[Records from a collection]
________________________

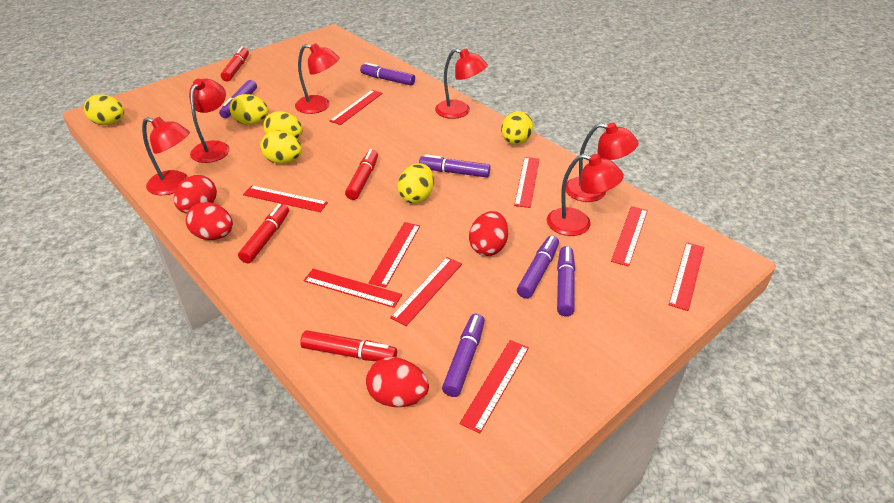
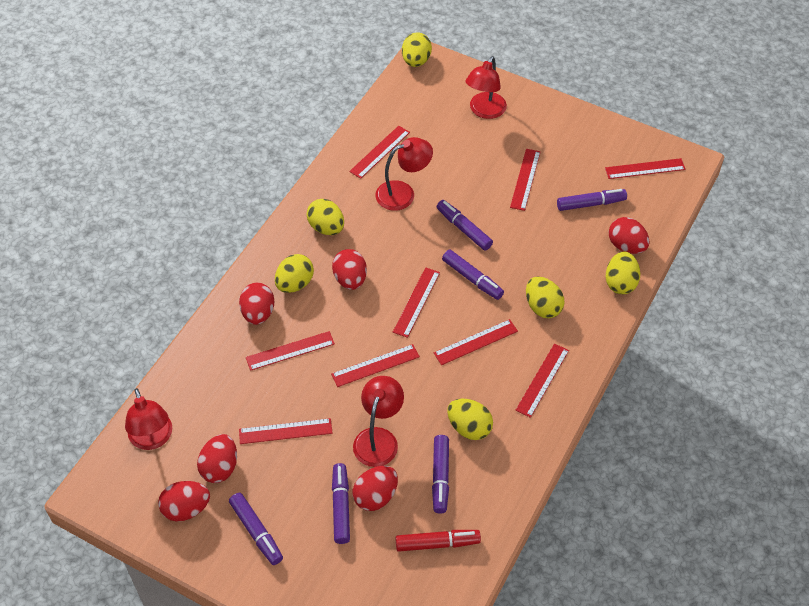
red egg: 4 -> 6
red lamp: 6 -> 4
red marker: 4 -> 1

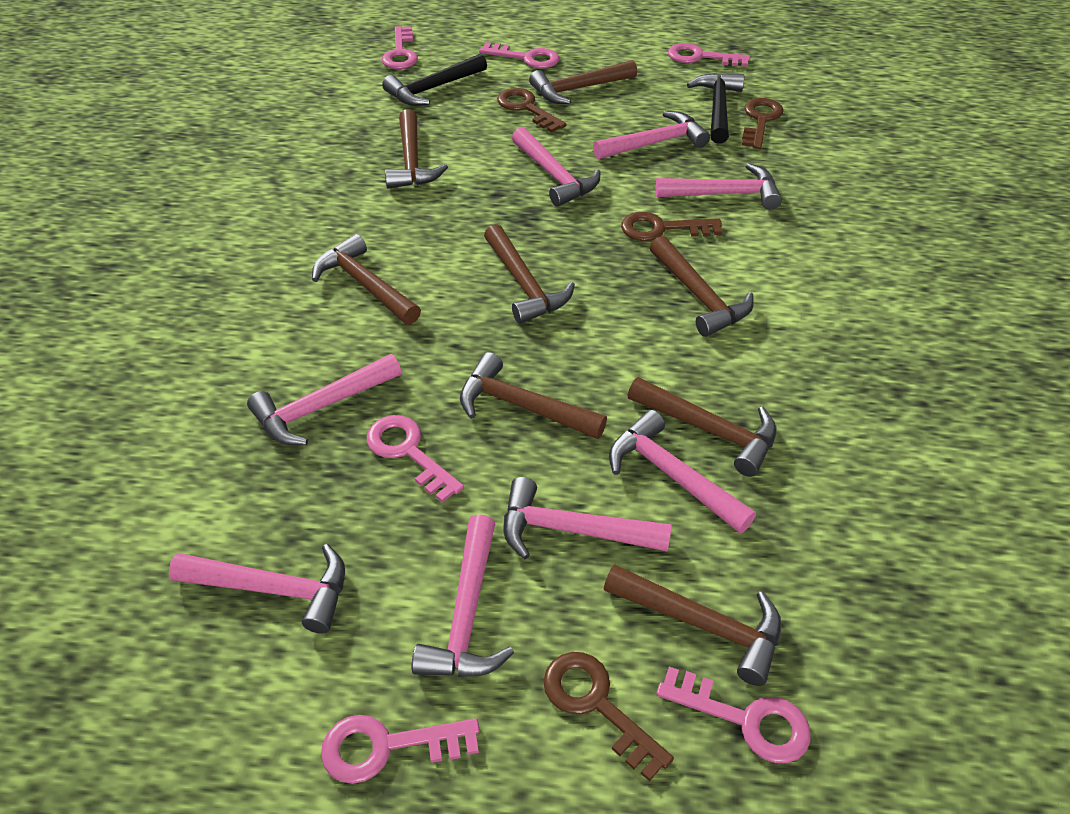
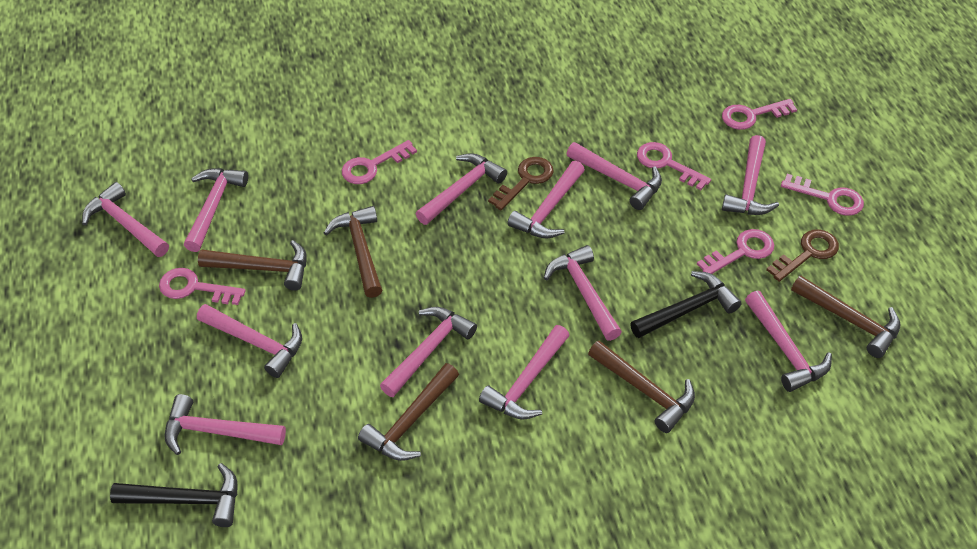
brown hammer: 8 -> 5
brown key: 4 -> 2
pink hammer: 8 -> 12

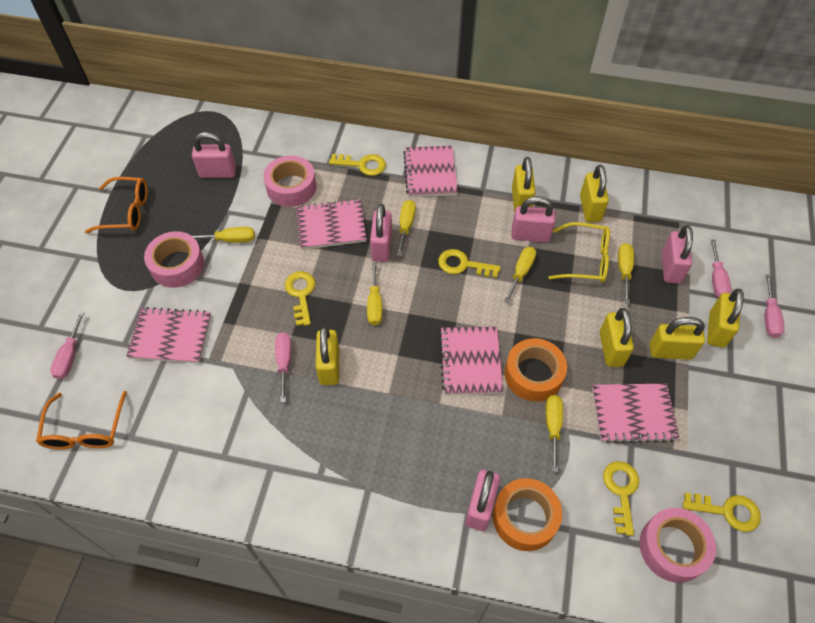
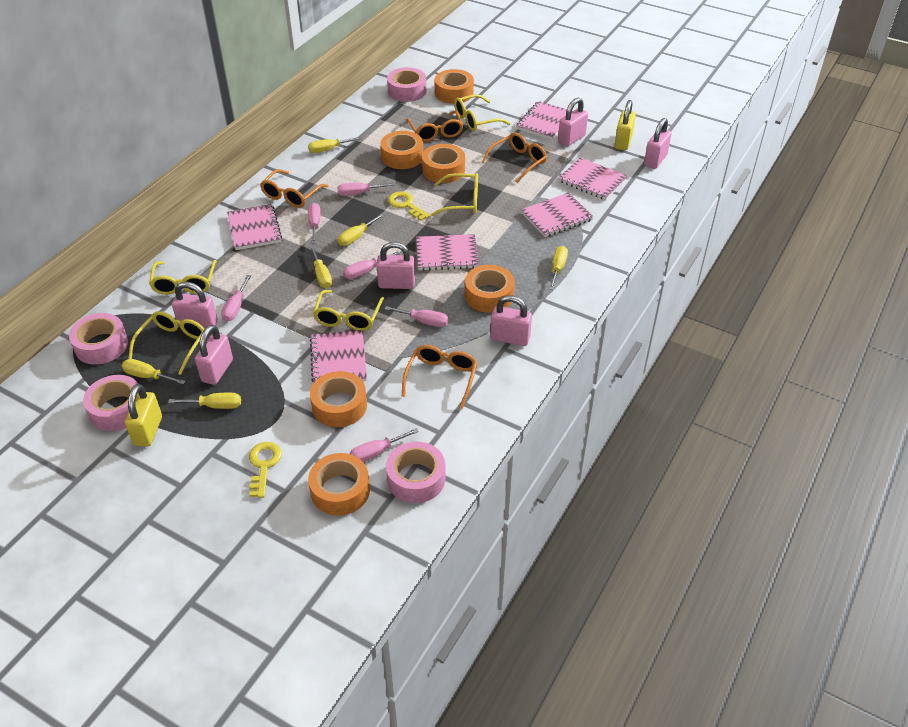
orange glasses: 2 -> 4
orange tape: 2 -> 6
pink notebook: 5 -> 6
pink padlock: 5 -> 6
pink screwdriver: 4 -> 6
pink tape: 3 -> 4
yellow glasses: 1 -> 5
yellow key: 5 -> 2
yellow padlock: 6 -> 2

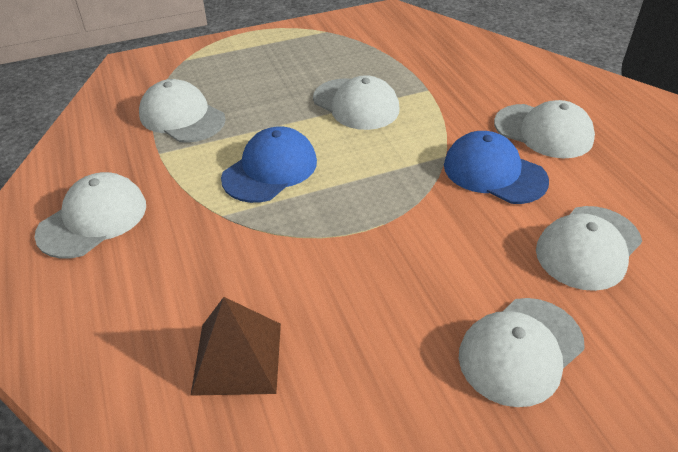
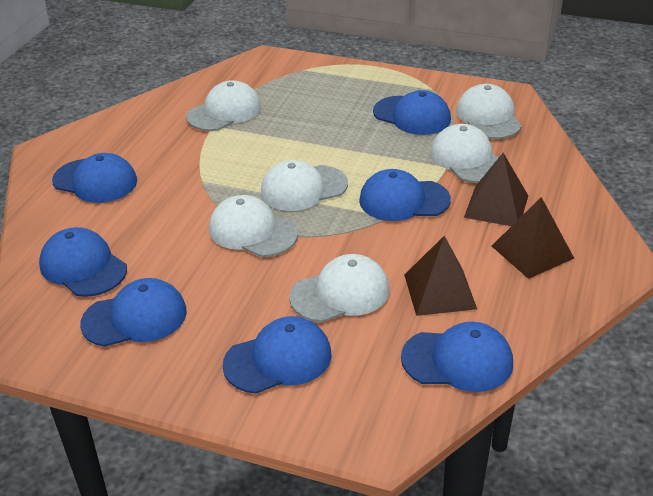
blue cap: 2 -> 7
brown pyramid: 1 -> 3

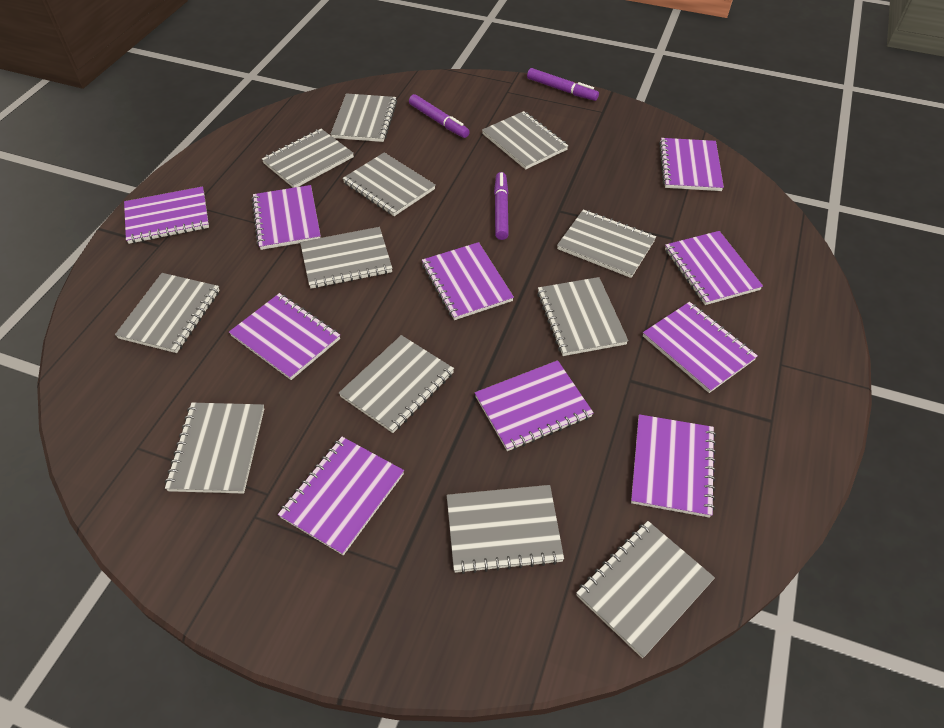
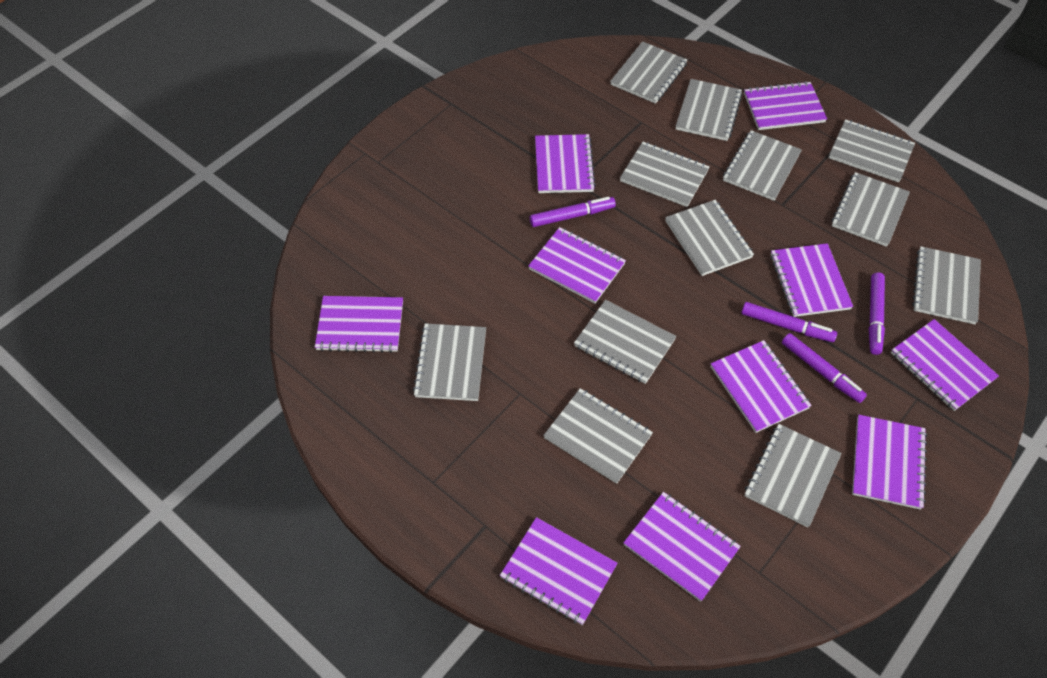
purple marker: 3 -> 4

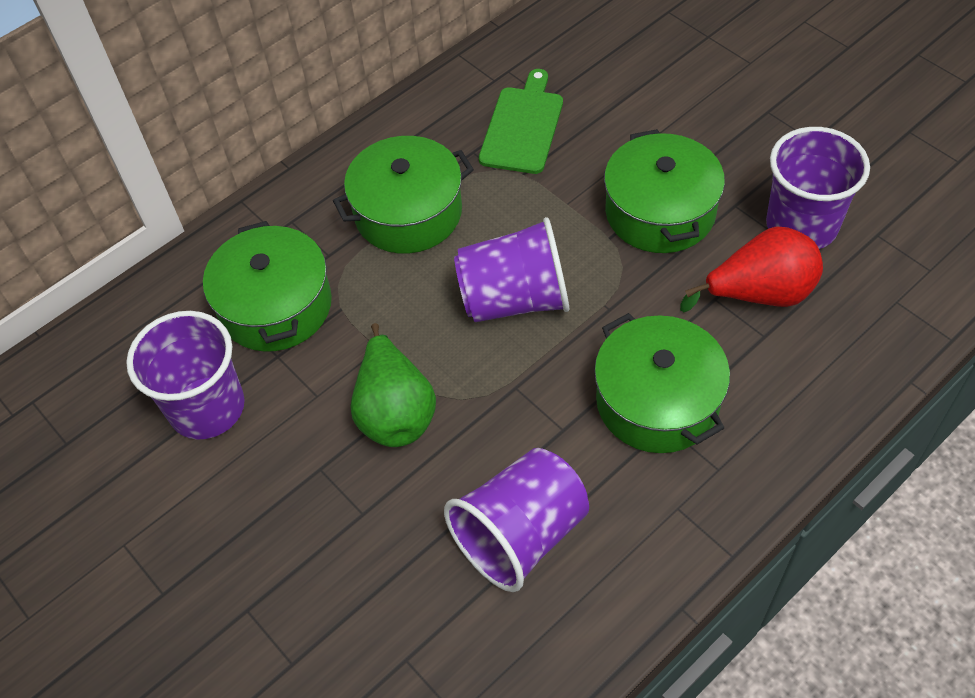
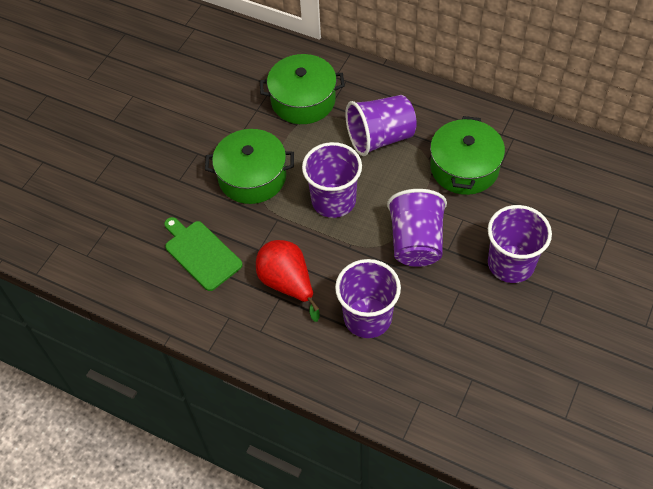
green pear: 1 -> 0
green pot: 4 -> 3
purple cup: 4 -> 5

________________________

=== About this task ===
Your task is to transcribe exactly the lines from the one containing "pink notebook: 5 -> 6" through the final line of the entries above, pictures excluded.

=== Task answer ===
pink notebook: 5 -> 6
pink padlock: 5 -> 6
pink screwdriver: 4 -> 6
pink tape: 3 -> 4
yellow glasses: 1 -> 5
yellow key: 5 -> 2
yellow padlock: 6 -> 2

blue cap: 2 -> 7
brown pyramid: 1 -> 3

purple marker: 3 -> 4

green pear: 1 -> 0
green pot: 4 -> 3
purple cup: 4 -> 5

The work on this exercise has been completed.